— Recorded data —

━━━━

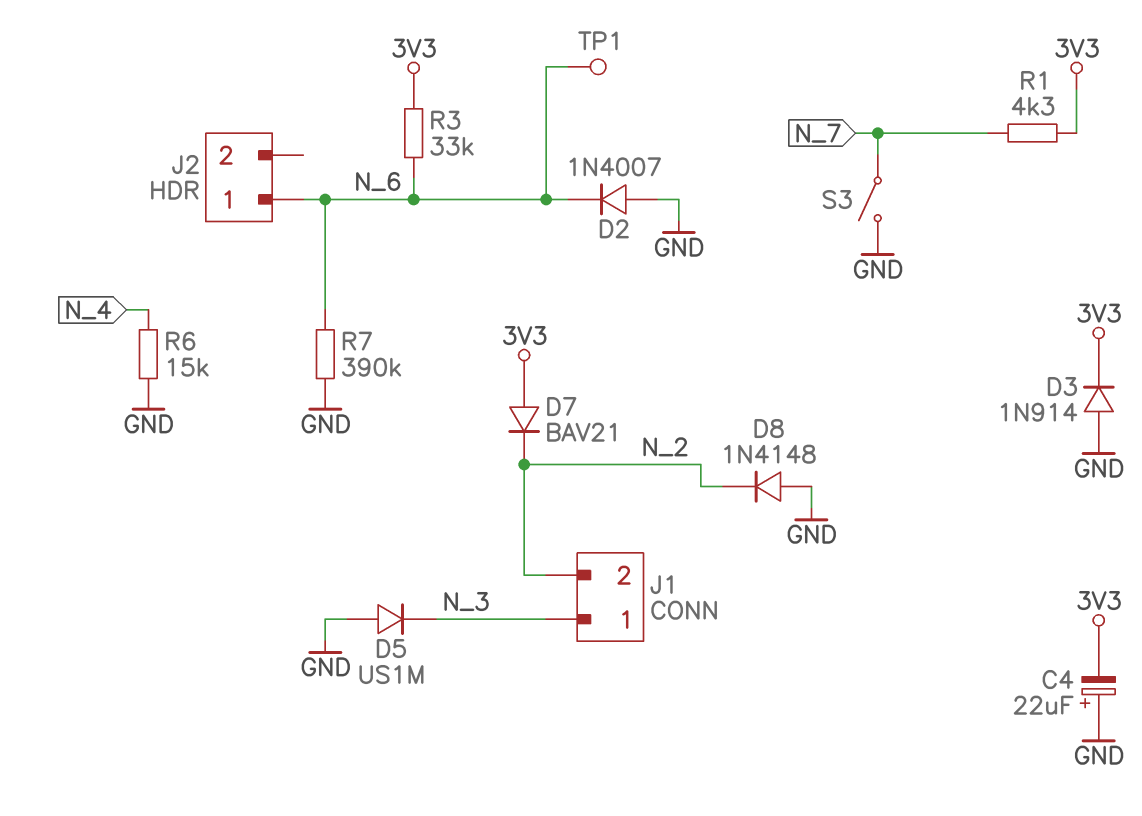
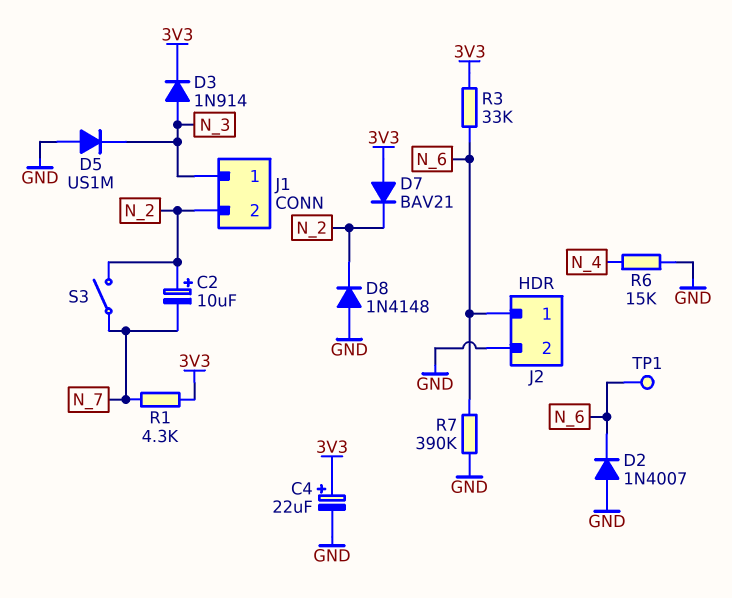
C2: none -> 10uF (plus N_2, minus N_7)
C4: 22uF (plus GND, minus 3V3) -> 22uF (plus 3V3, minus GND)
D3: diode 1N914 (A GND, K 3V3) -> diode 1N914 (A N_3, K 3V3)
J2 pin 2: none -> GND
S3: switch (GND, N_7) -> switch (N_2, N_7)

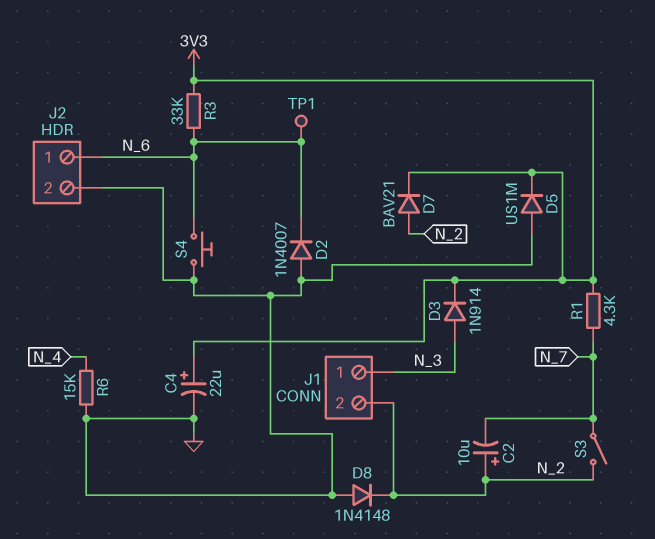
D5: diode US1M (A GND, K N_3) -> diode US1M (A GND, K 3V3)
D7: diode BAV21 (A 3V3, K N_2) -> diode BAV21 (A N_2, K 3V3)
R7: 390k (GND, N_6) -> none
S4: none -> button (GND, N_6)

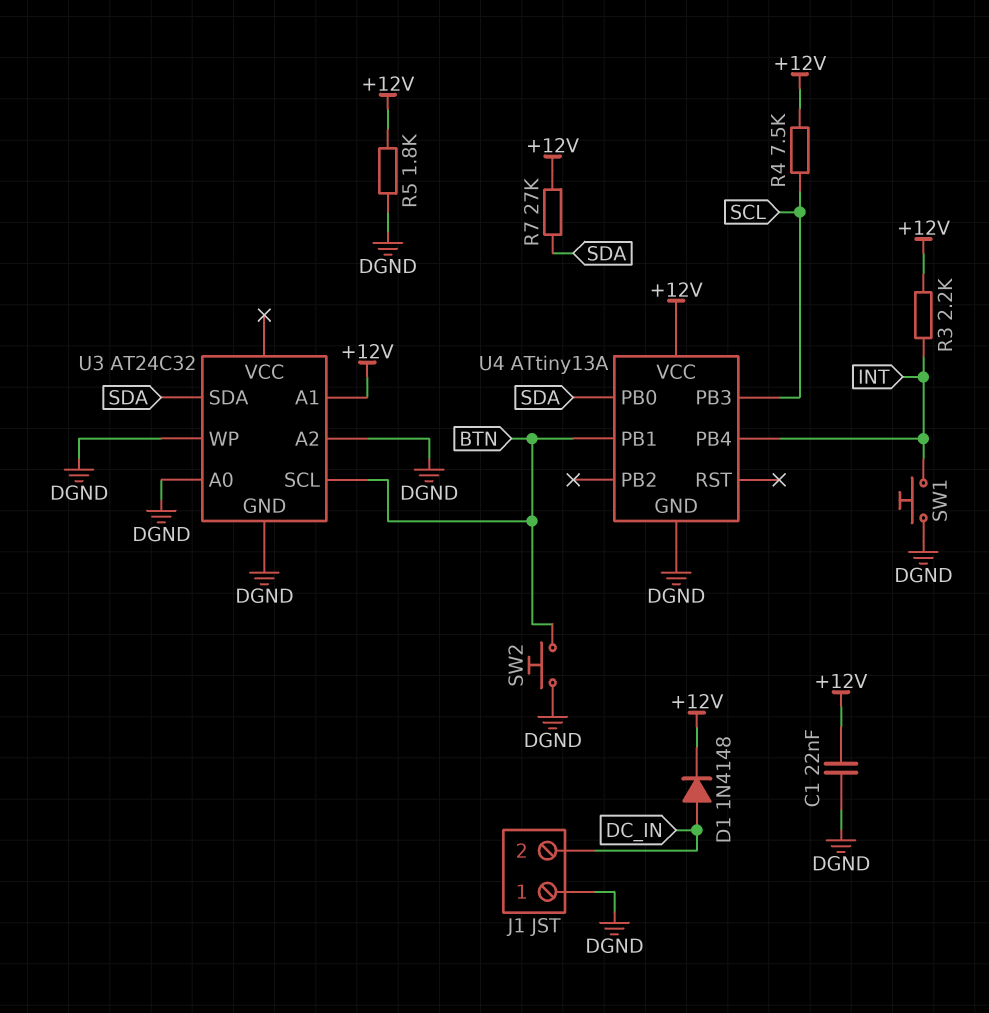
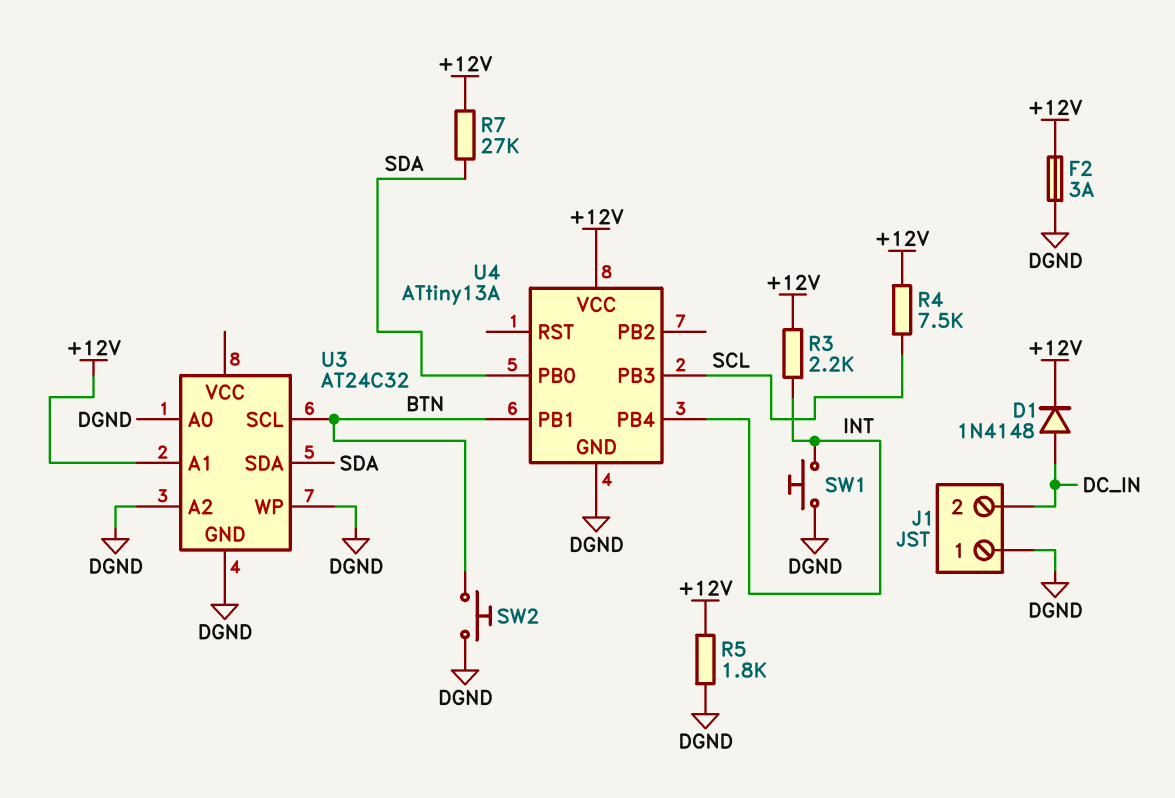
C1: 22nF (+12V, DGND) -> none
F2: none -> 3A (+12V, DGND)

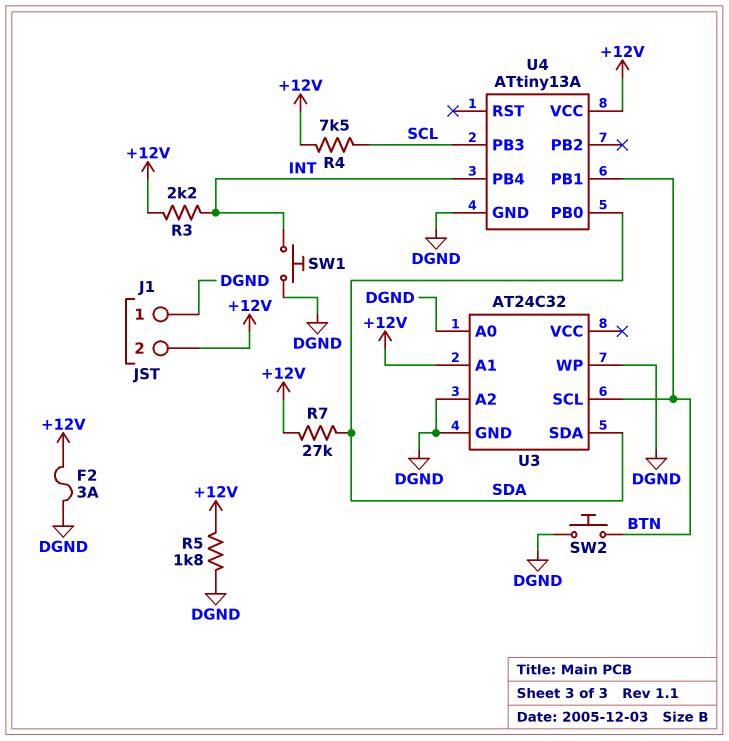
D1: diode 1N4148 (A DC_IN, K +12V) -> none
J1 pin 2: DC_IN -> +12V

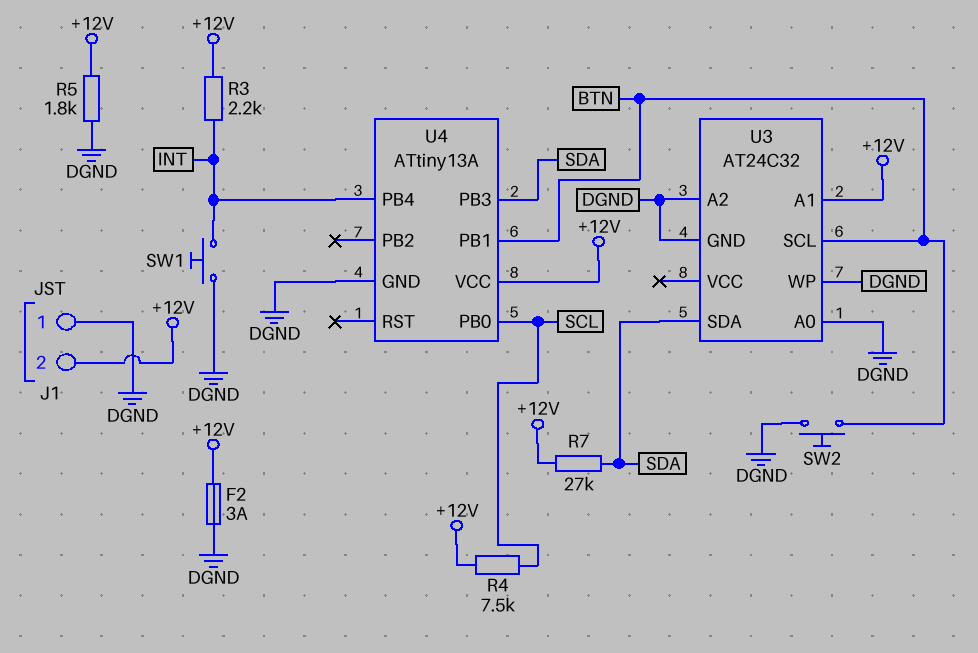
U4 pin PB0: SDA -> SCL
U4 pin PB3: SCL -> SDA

━━━━

— Work order —
Line by line, check the data above for the word "minus" and state how many lines contain it. Give only the number.

— Answer —
2